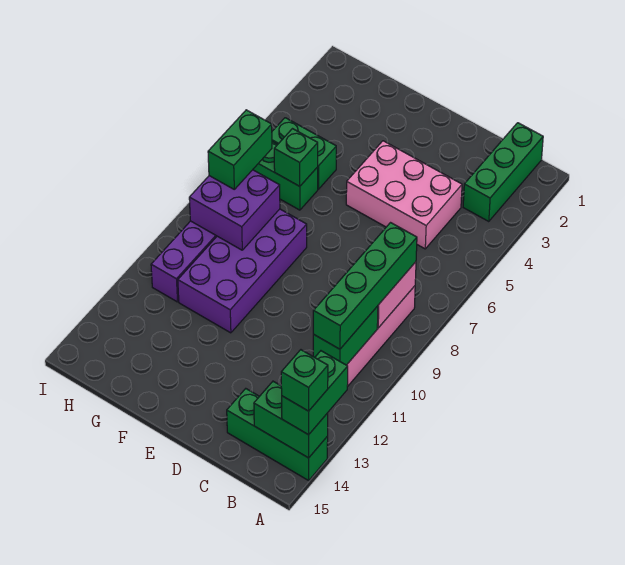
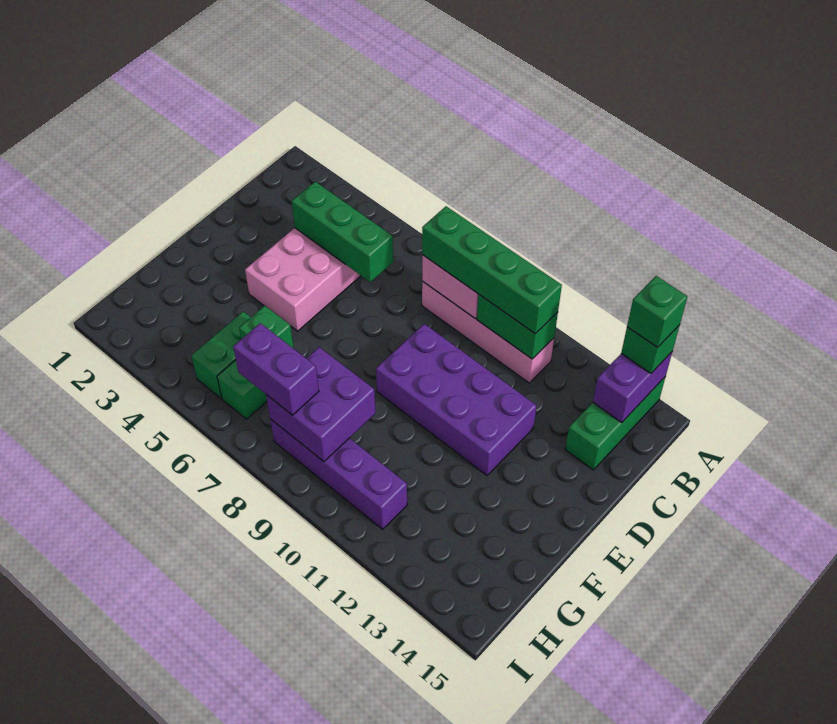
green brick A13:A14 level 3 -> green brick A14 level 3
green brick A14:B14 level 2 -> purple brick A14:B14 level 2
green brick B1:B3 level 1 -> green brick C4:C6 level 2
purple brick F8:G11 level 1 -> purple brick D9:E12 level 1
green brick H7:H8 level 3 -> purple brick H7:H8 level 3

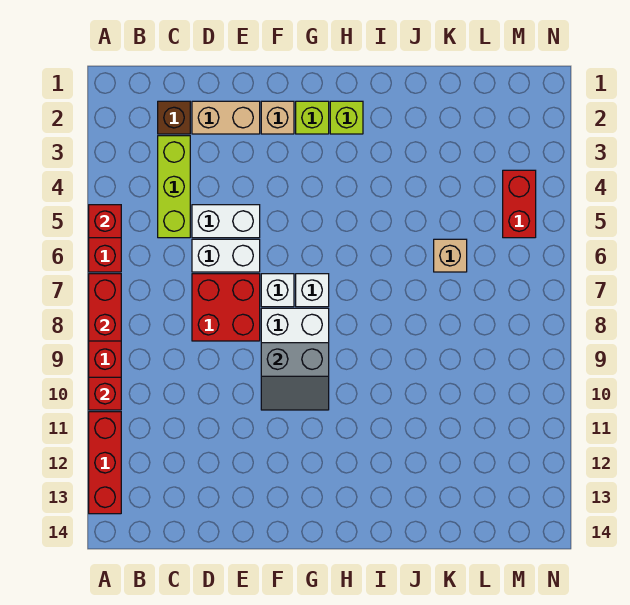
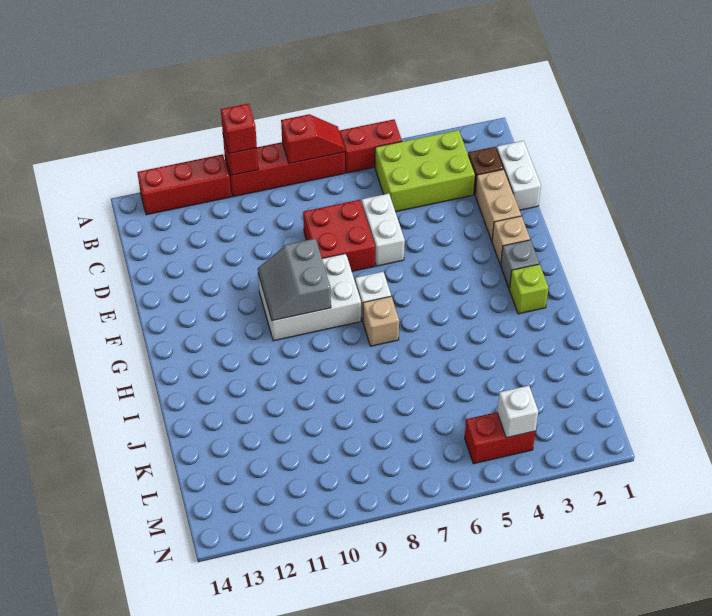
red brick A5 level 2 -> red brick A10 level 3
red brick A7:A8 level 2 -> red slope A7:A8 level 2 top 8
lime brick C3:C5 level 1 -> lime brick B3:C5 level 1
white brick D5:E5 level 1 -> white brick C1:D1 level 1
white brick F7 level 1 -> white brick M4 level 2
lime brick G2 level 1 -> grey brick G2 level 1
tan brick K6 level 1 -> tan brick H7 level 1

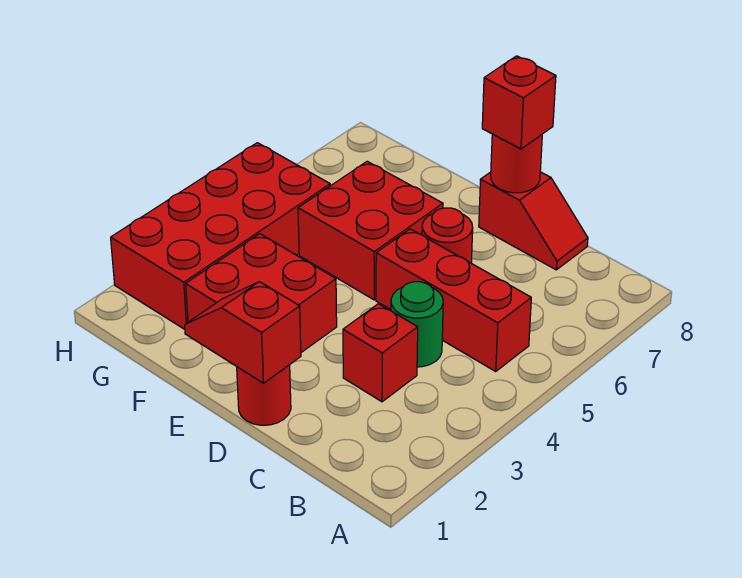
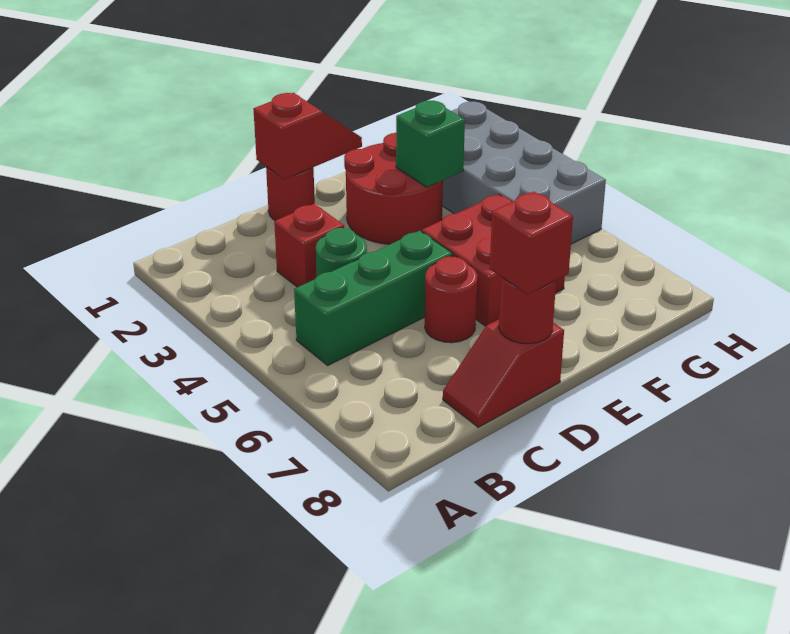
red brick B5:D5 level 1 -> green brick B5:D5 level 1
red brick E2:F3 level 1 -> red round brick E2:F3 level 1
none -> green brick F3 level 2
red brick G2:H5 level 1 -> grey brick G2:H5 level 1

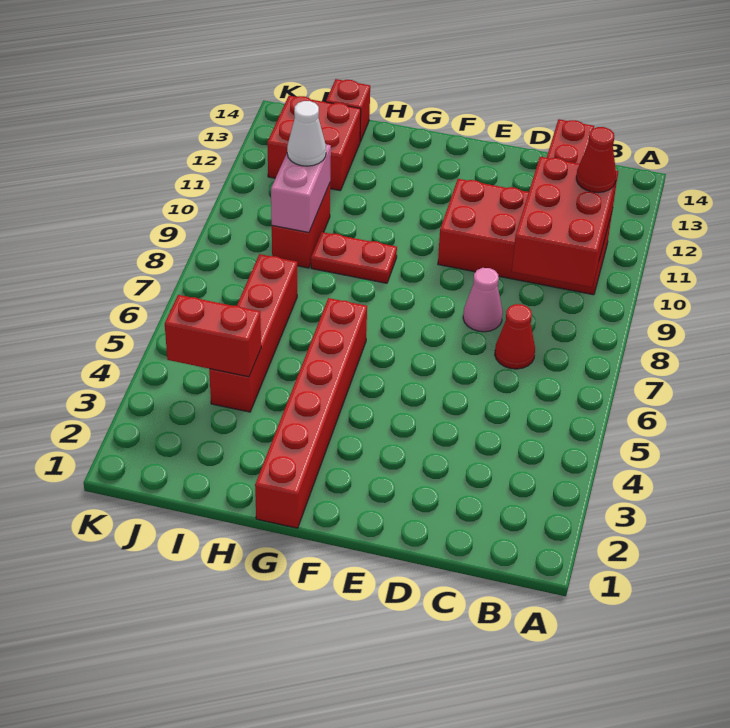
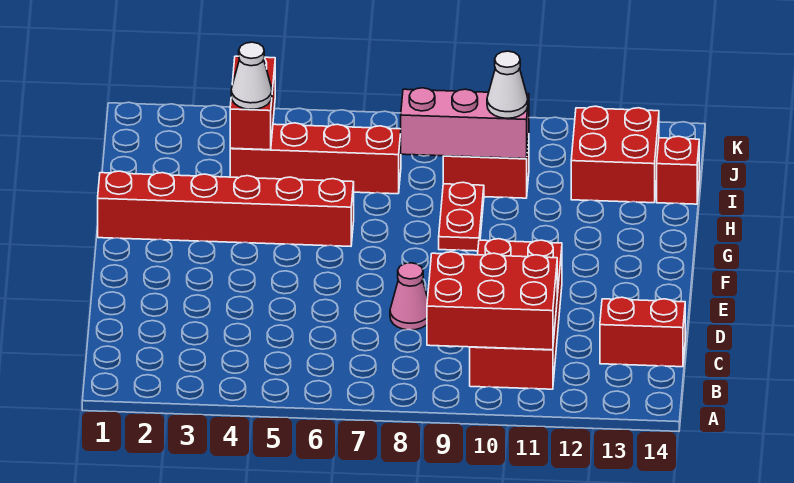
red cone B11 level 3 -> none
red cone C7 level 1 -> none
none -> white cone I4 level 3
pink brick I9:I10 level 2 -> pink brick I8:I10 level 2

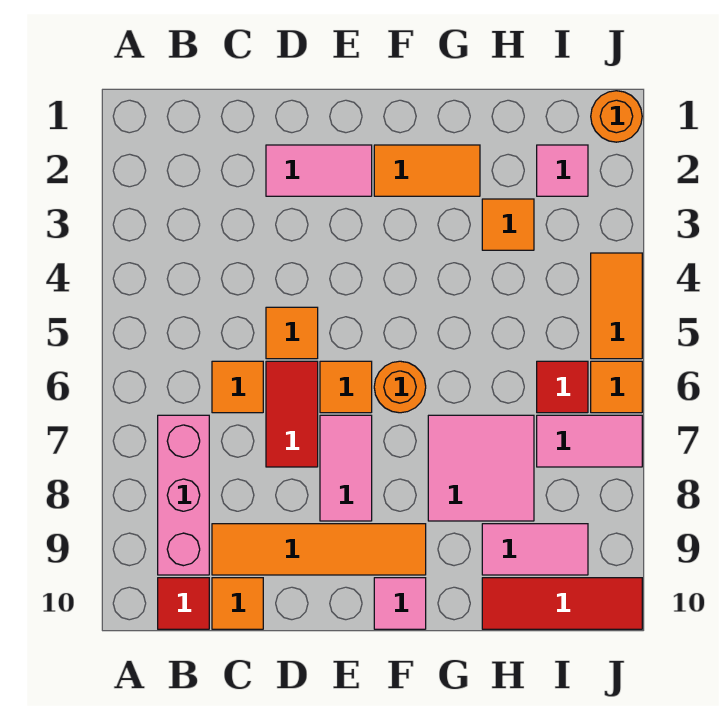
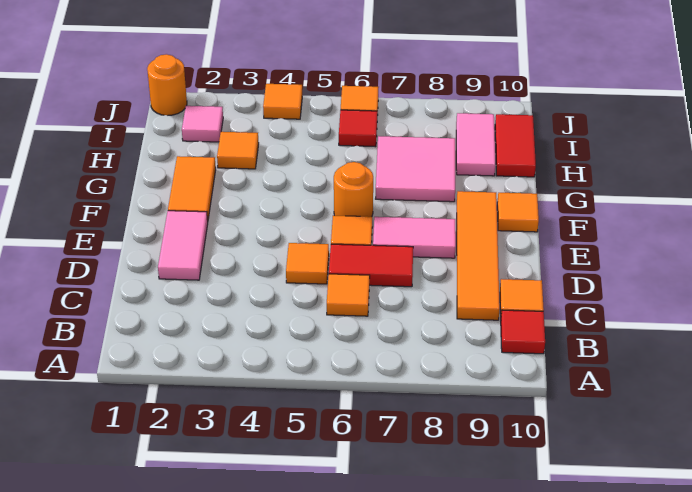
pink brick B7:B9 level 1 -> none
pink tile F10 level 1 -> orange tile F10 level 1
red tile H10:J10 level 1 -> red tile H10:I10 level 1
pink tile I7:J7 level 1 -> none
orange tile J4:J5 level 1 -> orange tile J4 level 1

+---+

Looking at the entries above, copy out every line in which "lime" occurs.

ANSWER BOX
lime brick C3:C5 level 1 -> lime brick B3:C5 level 1
lime brick G2 level 1 -> grey brick G2 level 1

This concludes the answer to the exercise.